[start of Listed entries]
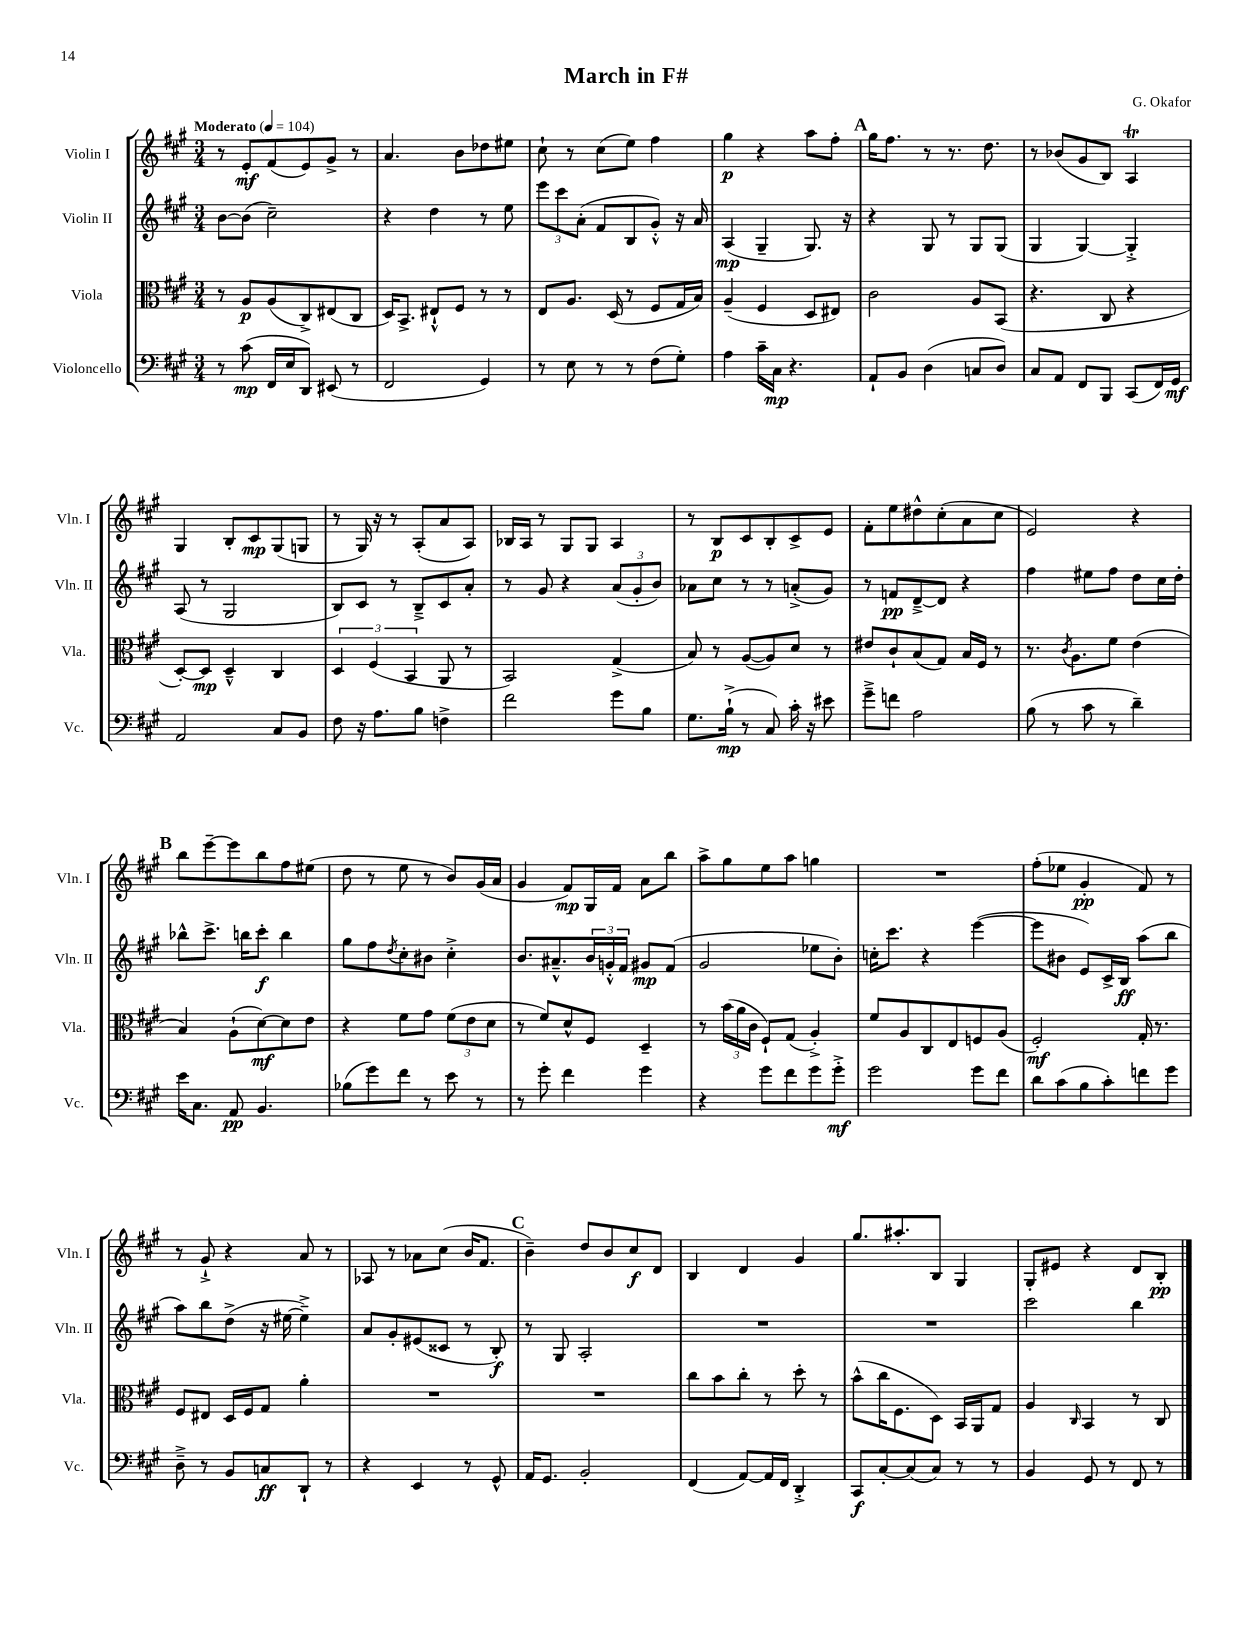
\header { title = "March in F#" composer = "G. Okafor" }
<<
\new StaffGroup <<
\new Staff = "s0" \with { instrumentName = "Violin I" shortInstrumentName = "Vln. I" } {
    \clef treble \key a \major \numericTimeSignature \time 3/4 \tempo "Moderato" 4 = 104
    r8 e'8-.\mf fis'8( e'8) gis'8-> r8 |
    a'4. b'8 des''8 eis''8 |
    cis''8-! r8 cis''8( e''8) fis''4 |
    gis''4\p r4 a''8 fis''8-. |
    \mark \markup { \bold "A" } gis''16 fis''8. r8 r8. d''8. |
    r8 bes'8( gis'8 b8) a4\trill |
    gis4 b8-. cis'8\mp gis8( g8 |
    r8 gis16) r16 r8 a8-.( a'8 a8) |
    bes16 a16 r8 gis8 gis8 a4 |
    r8 b8\p cis'8 b8-. cis'8-> e'8 |
    fis'8-. e''8 dis''8-^ cis''8-.( a'8 cis''8 |
    e'2) r4 |
    \mark \markup { \bold "B" } b''8 e'''8~-- e'''8 b''8 fis''8 eis''8( |
    d''8 r8 e''8 r8 b'8) gis'16( a'16 |
    gis'4 fis'8\mp) gis16 fis'16 a'8 b''8 |
    a''8-> gis''8 e''8 a''8 g''4 |
    R2. |
    fis''8-.( ees''8 gis'4-.\pp fis'8) r8 |
    r8 gis'8-!-> r4 a'8 r8 |
    aes8 r8 aes'8 cis''8( b'16 fis'8. |
    \mark \markup { \bold "C" } b'4--) d''8 b'8 cis''8\f d'8 |
    b4 d'4 gis'4 |
    gis''8. ais''8.-. b8 gis4 |
    gis8-. eis'8 r4 d'8 b8-.\pp \bar "|." |
}
\new Staff = "s1" \with { instrumentName = "Violin II" shortInstrumentName = "Vln. II" } {
    \clef treble \key a \major \numericTimeSignature \time 3/4
    b'8~ b'8( cis''2--) |
    r4 d''4 r8 e''8 |
    \tuplet 3/2 { e'''8 cis'''8 a'8-.( } fis'8 b8 gis'8-.-^) r16 a'16 |
    a4\mp( gis4-- gis8.) r16 |
    \mark \markup { \bold "A" } r4 gis8 r8 gis8 gis8( |
    gis4 gis4~) gis4-.-> |
    a8( r8 gis2 |
    b8) cis'8 r8 b8---> cis'8 a'8-. |
    r8 gis'8 r4 \tuplet 3/2 { a'8( gis'8-. b'8) } |
    aes'8 cis''8 r8 r8 a'8-.->( gis'8) |
    r8 f'8\pp d'8~---> d'8 r4 |
    fis''4 eis''8 fis''8 d''8 cis''16 d''16-. |
    \mark \markup { \bold "B" } bes''8-^ cis'''8.-> b''16 cis'''8-.\f b''4 |
    gis''8 fis''8 \acciaccatura { d''8 } cis''8-. bis'8 cis''4-.-> |
    b'8. ais'8.---^ \tuplet 3/2 { b'16 g'16-.-^ fis'16 } gis'8\mp fis'8( |
    gis'2 ees''8 b'8-.) |
    c''16-. cis'''8. r4 e'''4~( |
    e'''8 bis'8 e'8) cis'16-> b16\ff a''8( b''8 |
    a''8) b''8 d''8->( r16 eis''16~ eis''4--->) |
    a'8 gis'8-. eis'8( cisis'8 r8 b8-.\f) |
    \mark \markup { \bold "C" } r8 gis8 a2-. |
    R2. |
    R2. |
    cis'''2 b''4 \bar "|." |
}
\new Staff = "s2" \with { instrumentName = "Viola" shortInstrumentName = "Vla." } {
    \clef alto \key a \major \numericTimeSignature \time 3/4
    r8 a8\p a8( cis8->) eis8( cis8 |
    d16) b,8.-> eis8-!-^ fis8 r8 r8 |
    e8 a8. d16( r8 fis8 gis16 b16) |
    a4--( fis4 d8 eis8) |
    \mark \markup { \bold "A" } cis'2 a8 b,8( |
    r4. cis8 r4 |
    d8~-.) d8\mp d4---^ cis4 |
    \tuplet 3/2 { d4 fis4( b,4 } a,8 r8 |
    b,2) gis4->( |
    b8) r8 a8~( a8) d'8 r8 |
    eis'8 cis'8-! b8( gis8) b16 fis16 r8 |
    r8. \acciaccatura { cis'8 } a8. fis'8 e'4( |
    \mark \markup { \bold "B" } b4) a8-!( d'8~\mf) d'8 e'8 |
    r4 fis'8 gis'8 \tuplet 3/2 { fis'8( e'8 d'8 } |
    r8 fis'8) d'8-^ fis8 d4-- |
    r8 \tuplet 3/2 { b'16( a'16 cis'16 } fis8-!) gis8( a4-.->) |
    fis'8 a8 cis8 e8 f8 a8( |
    fis2-.\mf) gis16-. r8. |
    fis8 eis8 d16 fis16 gis8 a'4-. |
    R2. |
    \mark \markup { \bold "C" } R2. |
    cis''8 b'8 cis''8-. r8 d''8-. r8 |
    b'8-^( cis''16 fis8. d8) b,16 a,16 gis8 |
    a4 \grace { cis16 } b,4 r8 cis8 \bar "|." |
}
\new Staff = "s3" \with { instrumentName = "Violoncello" shortInstrumentName = "Vc." } {
    \clef bass \key a \major \numericTimeSignature \time 3/4
    r8 cis'8\mp( fis,16 e16 d,8) eis,8( r8 |
    fis,2 gis,4) |
    r8 e8 r8 r8 fis8( gis8-.) |
    a4 cis'16-- cis16\mp r4. |
    \mark \markup { \bold "A" } a,8-! b,8 d4( c8 d8) |
    cis8 a,8 fis,8 b,,8 cis,8( fis,16) gis,16\mf |
    a,2 cis8 b,8 |
    fis8 r16 a8. b8 f4-> |
    fis'2 gis'8 b8 |
    gis8. b16-!->\mp( r8 cis8) cis'16-. r16 eis'8 |
    gis'8---> f'8 a2 |
    b8( r8 cis'8 r8 d'4--) |
    \mark \markup { \bold "B" } e'16 cis8. a,8\pp b,4. |
    bes8( gis'8) fis'8 r8 e'8 r8 |
    r8 gis'8-. fis'4 gis'4 |
    r4 gis'8 fis'8 gis'8 gis'8-.->\mf |
    gis'2 gis'8 fis'8 |
    d'8 cis'8( b8 cis'8-.) f'8 gis'8 |
    d8---> r8 b,8 c8\ff d,8-! r8 |
    r4 e,4 r8 gis,8-^ |
    \mark \markup { \bold "C" } a,16 gis,8. b,2-. |
    fis,4( a,8~) a,16 fis,16 d,4-.-> |
    cis,8\f cis8~-. cis8( cis8) r8 r8 |
    b,4 gis,8 r8 fis,8 r8 \bar "|." |
}
>>
>>
\layout { \context { \Score \remove "Bar_number_engraver" } }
[end of Listed entries]
Stated exercise =
Retype the text of the entries exactly, from the very beginning through the line containing "r8 f'8\pp d'8~---> d'8 r4 |", with both ends included. Leave the pictures out of your answer.

The reply =
\header { title = "March in F#" composer = "G. Okafor" }
<<
\new StaffGroup <<
\new Staff = "s0" \with { instrumentName = "Violin I" shortInstrumentName = "Vln. I" } {
    \clef treble \key a \major \numericTimeSignature \time 3/4 \tempo "Moderato" 4 = 104
    r8 e'8-.\mf fis'8( e'8) gis'8-> r8 |
    a'4. b'8 des''8 eis''8 |
    cis''8-! r8 cis''8( e''8) fis''4 |
    gis''4\p r4 a''8 fis''8-. |
    \mark \markup { \bold "A" } gis''16 fis''8. r8 r8. d''8. |
    r8 bes'8( gis'8 b8) a4\trill |
    gis4 b8-. cis'8\mp gis8( g8 |
    r8 gis16) r16 r8 a8-.( a'8 a8) |
    bes16 a16 r8 gis8 gis8 a4 |
    r8 b8\p cis'8 b8-. cis'8-> e'8 |
    fis'8-. e''8 dis''8-^ cis''8-.( a'8 cis''8 |
    e'2) r4 |
    \mark \markup { \bold "B" } b''8 e'''8~-- e'''8 b''8 fis''8 eis''8( |
    d''8 r8 e''8 r8 b'8) gis'16( a'16 |
    gis'4 fis'8\mp) gis16 fis'16 a'8 b''8 |
    a''8-> gis''8 e''8 a''8 g''4 |
    R2. |
    fis''8-.( ees''8 gis'4-.\pp fis'8) r8 |
    r8 gis'8-!-> r4 a'8 r8 |
    aes8 r8 aes'8 cis''8( b'16 fis'8. |
    \mark \markup { \bold "C" } b'4--) d''8 b'8 cis''8\f d'8 |
    b4 d'4 gis'4 |
    gis''8. ais''8.-. b8 gis4 |
    gis8-. eis'8 r4 d'8 b8-.\pp \bar "|." |
}
\new Staff = "s1" \with { instrumentName = "Violin II" shortInstrumentName = "Vln. II" } {
    \clef treble \key a \major \numericTimeSignature \time 3/4
    b'8~ b'8( cis''2--) |
    r4 d''4 r8 e''8 |
    \tuplet 3/2 { e'''8 cis'''8 a'8-.( } fis'8 b8 gis'8-.-^) r16 a'16 |
    a4\mp( gis4-- gis8.) r16 |
    \mark \markup { \bold "A" } r4 gis8 r8 gis8 gis8( |
    gis4 gis4~) gis4-.-> |
    a8( r8 gis2 |
    b8) cis'8 r8 b8---> cis'8 a'8-. |
    r8 gis'8 r4 \tuplet 3/2 { a'8( gis'8-. b'8) } |
    aes'8 cis''8 r8 r8 a'8-.->( gis'8) |
    r8 f'8\pp d'8~---> d'8 r4 |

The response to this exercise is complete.